Which lines of the data below contain the string "kern"? Show each one in full.

=== DATA FOR THE TASK ===

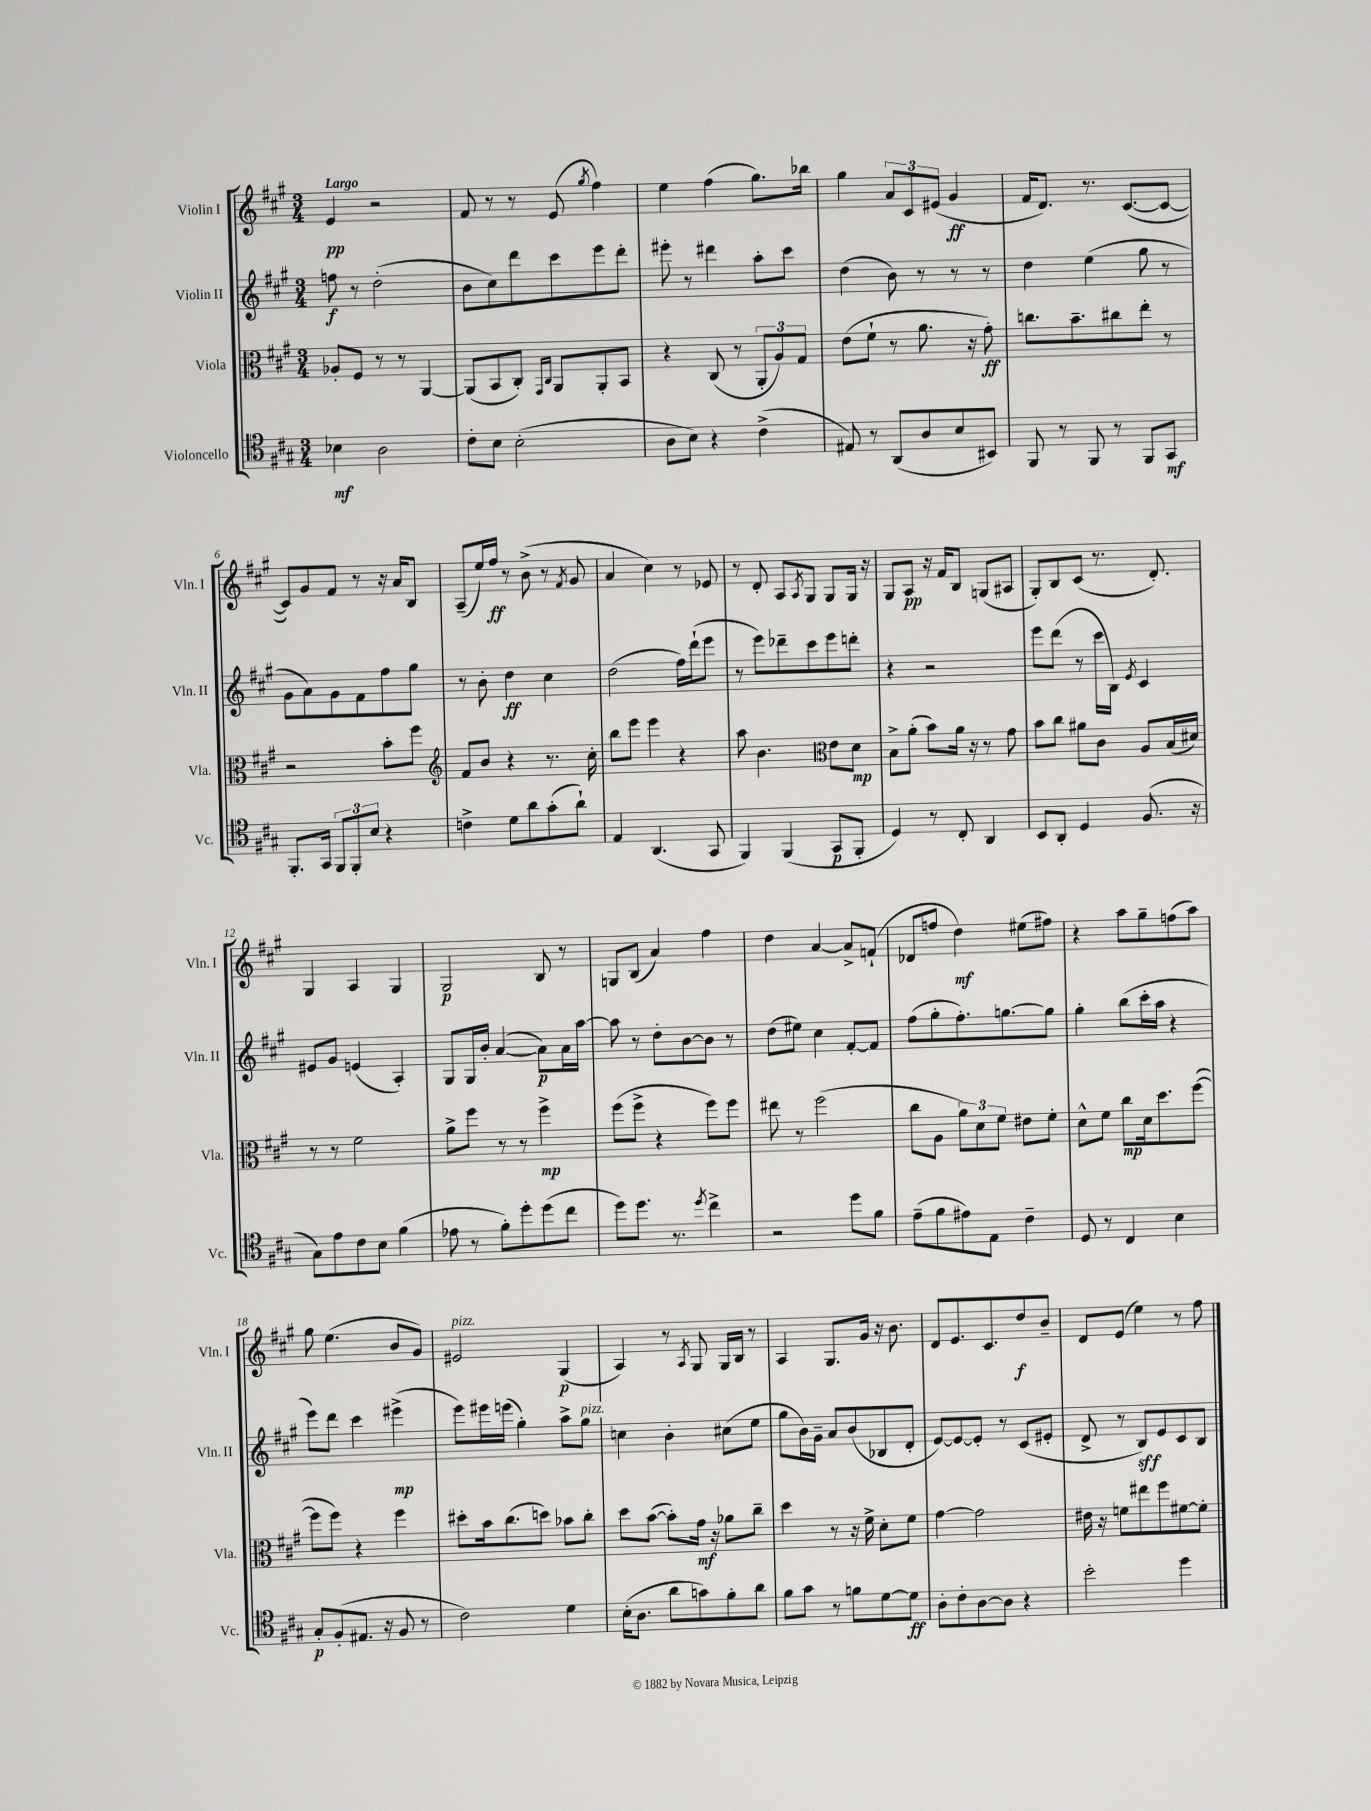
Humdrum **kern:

**kern	**dynam	**kern	**dynam	**kern	**dynam	**kern	**dynam
*part4	*part4	*part3	*part3	*part2	*part2	*part1	*part1
*staff4	*staff4	*staff3	*staff3	*staff2	*staff2	*staff1	*staff1
*I"Violoncello	*	*I"Viola	*	*I"Violin II	*	*I"Violin I	*
*I'Vc.	*	*I'Vla.	*	*I'Vln. II	*	*I'Vln. I	*
*clefC4	*	*clefC3	*	*clefG2	*	*clefG2	*
*k[f#c#g#]	*	*k[f#c#g#]	*	*k[f#c#g#]	*	*k[f#c#g#]	*
*M3/4	*	*M3/4	*	*M3/4	*	*M3/4	*
=1	=1	=1	=1	=1	=1	=1	=1
!	!	!	!	!	!	!LO:TX:a:B:t=Largo	!
4B-X\	mf	8A-X'/L	.	8ffn\	f	4e/	pp
.	.	8F#/J	.	8r	.	.	.
2A\	.	8r	.	(2dd'\	.	2r	.
.	.	8r	.	.	.	.	.
.	.	[4AA/	.	.	.	.	.
=2	=2	=2	=2	=2	=2	=2	=2
8c#'\L	.	(8AA/L]	.	8b\L	.	8f#/	.
8B\J	.	8BB/	.	8cc#\)	.	8r	.
(2B'\	.	8C#'/J)	.	8ddd\	.	8r	.
.	.	16qqGG#/LL	.	.	.	.	.
.	.	16qqC#/JJ	.	.	.	.	.
.	.	8AA/L	.	8ccc#\	.	(8e/	.
.	.	.	.	.	.	8qgg#/	.
.	.	8AA'/	.	8eee\	.	4ff#\)	.
.	.	8BB/J	.	8ddd'\J	.	.	.
=3	=3	=3	=3	=3	=3	=3	=3
8A\L	.	4r	.	8eee#X'\	.	4ee\	.
8B\J)	.	.	.	8r	.	.	.
4r	.	(8C#/	.	4ddd#X\	.	(4ff#\	.
.	.	8r	.	.	.	.	.
(4c#^\	.	12AA'/L	.	8aa'\L	.	8.gg#\L)	.
.	.	12A/)	.	.	.	.	.
.	.	.	.	8ccc#\J	.	.	.
.	.	12G#/J	.	.	.	.	.
.	.	.	.	.	.	16bb-X\Jk	.
=4	=4	=4	=4	=4	=4	=4	=4
8E#X/)	.	(8e\L	.	(4dd\	.	4gg#\	.
8r	.	8f#`\J	.	.	.	.	.
(8AA/L	.	8r	.	8b\)	.	12a/L	.
.	.	.	.	.	.	12c#/	.
8A/	.	8.a\	.	8r	.	.	.
.	.	.	.	.	.	(12e#X/J	.
8B/	.	.	.	8r	.	4g#/	ff
.	.	16r	.	.	.	.	.
8BB#X/J)	.	8g#'\)	ff	8r	.	.	.
=5	=5	=5	=5	=5	=5	=5	=5
8FF#/	.	8.ccn\L	.	4dd\	.	16f#/KL	.
.	.	.	.	.	.	8.d/J)	.
8r	.	.	.	.	.	.	.
.	.	8.b~\	.	.	.	.	.
8FF#/	.	.	.	(4ee\	.	8.r	.
8r	.	8cc#X\	.	.	.	.	.
.	.	.	.	.	.	([8.c#/L	.
8FF#/L	.	8ee'\J	.	8gg#\	.	.	.
8GG#/J	mf	8r	.	8r	.	8c#/J_	.
!!LO:LB:g=z
=6	=6	=6	=6	=6	=6	=6	=6
8.FF#'/L	.	2r	.	8g#\L	.	8c#/L])	.
.	.	.	.	8a\)	.	8g#/	.
16GG#/Jk	.	.	.	.	.	.	.
12FF#/L	.	.	.	8g#\	.	8f#/J	.
12FF#'/	.	.	.	.	.	.	.
.	.	.	.	8f#\	.	8r	.
12B/J	.	.	.	.	.	.	.
4r	.	8b'\L	.	8ff#\	.	16r	.
.	.	.	.	.	.	16a/KL	.
.	.	8ff#\J	.	8gg#\J	.	8B/J	.
=7	=7	=7	=7	=7	=7	=7	=7
*	*	*clefG2	*	*	*	*	*
4cn^\	.	8f#/L	.	8r	.	(8A~/L	.
.	.	8b/J	.	8b'\	.	16ee/L)	.
.	.	.	.	.	.	16ff#/JJ	ff
8d\L	.	4r	.	4dd\	ff	8r	.
8a\	.	.	.	.	.	(8b^\	.
(8g#'\	.	8.r	.	4cc#\	.	8r	.
.	.	.	.	.	.	8qf#/	.
8a`\J)	.	.	.	.	.	8g#/	.
.	.	16cc#'\	.	.	.	.	.
=8	=8	=8	=8	=8	=8	=8	=8
4E/	.	8bb\L	.	(2dd\	.	4a/	.
.	.	8eee\J	.	.	.	.	.
(4.AA/	.	4eee\	.	.	.	4cc#\)	.
.	.	4r	.	16ff#\LL)	.	8r	.
.	.	.	.	(16ddd`\J	.	.	.
8GG#/	.	.	.	8eee\J	.	8e-X/	.
=9	=9	=9	=9	=9	=9	=9	=9
4FF#/)	.	8aa\	.	8r	.	8r	.
.	.	4.b\	.	8eee\L)	.	8d'/	.
(4FF#/	.	.	.	8ddd-X~\	.	8A/L	.
.	.	.	.	.	.	8qA/	.
.	.	.	.	8ccc#\	.	8G#/J	.
*	*	*clefC3	*	*	*	*	*
8GG#/L	p	8e\L	.	8eee\	.	8G#/L	.
8FF#'/J	.	8d\J	mp	8dddn'\J	.	16G#/Jk	.
.	.	.	.	.	.	16r	.
=10	=10	=10	=10	=10	=10	=10	=10
4D/)	.	8B^\L	.	4r	.	8G#/L	.
.	.	(8a'\J	.	.	.	8A/J	pp
8r	.	8b\L)	.	2r	.	16r	.
.	.	.	.	.	.	16f#/KL	.
8C#'/	.	16a\Jk	.	.	.	8B/J	.
.	.	16r	.	.	.	.	.
4AA/	.	8r	.	.	.	(8Gn/L	.
.	.	8g#\	.	.	.	8A#X/J	.
=11	=11	=11	=11	=11	=11	=11	=11
8BB/L	.	8b\L	.	8eee\L	.	8G#'/L)	.
8AA'/J	.	8cc#\J	.	(8ddd\J	.	8B/	.
4D/	.	8a#X\L	.	8r	.	(8c#/J	.
.	.	8c#\J	.	16ccc#\LL	.	8.r	.
.	.	.	.	16B\JJ)	.	.	.
.	.	.	.	8qe/	.	.	.
(8.F#/	.	8A/L	.	4c#/	.	.	.
.	.	.	.	.	.	8.d'/)	.
.	.	(16B/L	.	.	.	.	.
16r	.	16d#X/JJ)	.	.	.	.	.
!!LO:LB:g=z
=12	=12	=12	=12	=12	=12	=12	=12
8G#\L)	.	8r	.	8e#X/L	.	4G#/	.
8e\	.	8r	.	8g#/J	.	.	.
8c#\	.	2f#\	.	(4en/	.	4A/	.
8B\J	.	.	.	.	.	.	.
(4f#\	.	.	.	4A'/)	.	4G#/	.
=13	=13	=13	=13	=13	=13	=13	=13
8e-X\	.	8a^\L	.	8G#/L	.	2G#/	p
8r	.	8ff#\J	.	16G#/L	.	.	.
.	.	.	.	16b'/JJ	.	.	.
8f#'\L)	.	8r	.	([4a/	.	.	.
8dd'\	.	8r	.	.	.	.	.
(8dd\	.	4ff#^\	mp	8a\L])	p	8B/	.
8cc#\J	.	.	.	16a\L	.	8r	.
.	.	.	.	[16aa\JJ	.	.	.
=14	=14	=14	=14	=14	=14	=14	=14
8dd\L)	.	(8ff#\L	.	8aa\]	.	8Gn/L	.
8.dd\J	.	8ff#^\J	.	8r	.	(8B/J	.
.	.	4r	.	8dd'\L	.	4a/)	.
8.r	.	.	.	.	.	.	.
.	.	.	.	[8b\	.	.	.
8qdd/	.	.	.	.	.	.	.
4cc#^\	.	8ff#\L)	.	8b\J]	.	4ff#\	.
.	.	8ff#\J	.	8r	.	.	.
=15	=15	=15	=15	=15	=15	=15	=15
2r	.	8ee#X\	.	(8dd\L	.	4dd\	.
.	.	8r	.	8ee#X\J)	.	.	.
.	.	(2ff#\	.	4cc#\	.	[4a/	.
8dd\L	.	.	.	[8f#'/L	.	8a^/L]	.
8f#\J	.	.	.	8f#/J]	.	(8fn`/J	.
=16	=16	=16	=16	=16	=16	=16	=16
(8e~\L	.	8cc#\L	.	(8ff#\L	.	8d-X/L	.
8f#\	.	8A\J	.	8gg#'\	.	8ffn/J	.
8e#X\)	.	12a\L)	.	8.ff#'\)	.	4dd\)	mf
.	.	12d\	.	.	.	.	.
8E\J	.	.	.	.	.	.	.
.	.	12f#\J	.	.	.	.	.
.	.	.	.	[8.ggn\	.	.	.
4c#~\	.	8e#X\L	.	.	.	(8ee#X\L	.
.	.	8f#'\J	.	8gg\J]	.	8ff#X\J)	.
=17	=17	=17	=17	=17	=17	=17	=17
8D/	.	8d^^\L	.	4gg#'\	.	4r	.
8r	.	8f#\J	.	.	.	.	.
4C#/	.	8cc#\L	mp	(8bb\L	.	8aa\L	.
.	.	16d\k	.	16ccc#'\L	.	8gg#~\	.
.	.	8.dd\	.	16aa\JJ	.	.	.
4B\	.	.	.	4r	.	(8ffn\	.
.	.	([8ff#\J	.	.	.	8aa\J)	.
!!LO:LB:g=z
=18	=18	=18	=18	=18	=18	=18	=18
8G#'/L	p	8ff#\L]	.	8eee\L)	.	8gg#\	.
(8F#'/	.	8ff#\J)	.	8ddd\J	.	(4.ee\	.
8.E#X/J	.	4r	.	4ccc#\	.	.	.
16r	.	.	.	.	.	.	.
8F#/	.	4ff#\	.	(4eee#X^\	mp	8b/L	.
8r	.	.	.	.	.	8g#/J)	.
=19	=19	=19	=19	=19	=19	=19	=19
!	!	!	!	!	!	!LO:TX:a:i:t=pizz.	!
2c#\)	.	8dd#X'\L	.	8eee\L)	.	2e#X/	.
.	.	16b\k	.	16eee#X\L	.	.	.
.	.	(8.cc#\	.	(16eeen\JJ	.	.	.
.	.	.	.	4gg#'\)	.	.	.
.	.	8ddn\J)	.	.	.	.	.
4d\	.	8b-X\L	.	8aa^\L	.	(4G#/	p
!	!	!	!	!LO:TX:a:i:t=pizz.	!	!	!
.	.	8cc#'\J	.	8gg#\J	.	.	.
=20	=20	=20	=20	=20	=20	=20	=20
(16B'\KL	.	8dd\L	.	4ccn\	.	4A/)	.
8.A\J	.	.	.	.	.	.	.
.	.	([8b\J	.	.	.	.	.
8a\L	.	8b'\L])	.	4b'\	.	8r	.
.	.	.	.	.	.	8qA/	.
8gn\)	.	16g#\Jk	mf	.	.	8G#/	.
.	.	16r	.	.	.	.	.
8f#'\	.	8a-X\L	.	(8cc#X\L	.	16G#/LL	.
.	.	.	.	.	.	16B/JJ	.
8a\J	.	8cc#~\J	.	8ee\J	.	8r	.
=21	=21	=21	=21	=21	=21	=21	=21
8f#\L	.	4dd\	.	8gg#\L	.	4A/	.
8g#\J	.	.	.	16b\L)	.	.	.
.	.	.	.	16g#~\JJ	.	.	.
8r	.	8r	.	8a/L	.	8.G#/L	.
8fn\L	.	16r	.	(8b/	.	.	.
.	.	16f#^\	.	.	.	16g#/Jk	.
[8d\	.	8d'\L	.	8B-X/	.	16r	.
.	.	.	.	.	.	8.b\	.
8d\J]	ff	8f#\J	.	8d'/J	.	.	.
=22	=22	=22	=22	=22	=22	=22	=22
8A'\L	.	[4g#\	.	[8e/L)	.	8d/L	.
8c#'\	.	.	.	8e/_	.	8.e/	.
[8A\	.	2g#\]	.	8e'/J]	.	.	.
.	.	.	.	.	.	8.c#/	.
8A\J]	.	.	.	8r	.	.	.
4r	.	.	.	(8c#/L	.	8dd/	f
.	.	.	.	8e#X'/J	.	8b~/J	.
=23	=23	=23	=23	=23	=23	=23	=23
2b'\	.	16e#X\	.	8d^/	.	8d/L	.
.	.	16r	.	.	.	.	.
.	.	8fn\L	.	8r	.	(8e/J	.
.	.	8ee#X\	.	8B/L)	sff	4ee\)	.
.	.	8ff#\	.	8e/	.	.	.
4dd\	.	[8f#X\	.	8c#/	.	8r	.
.	.	8f#'\J]	.	8B/J	.	8ff#\	.
==	==	==	==	==	==	==	==
*-	*-	*-	*-	*-	*-	*-	*-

===

» **FINISHED ANSWER**
Humdrum **kern:
**kern	**dynam	**kern	**dynam	**kern	**dynam	**kern	**dynam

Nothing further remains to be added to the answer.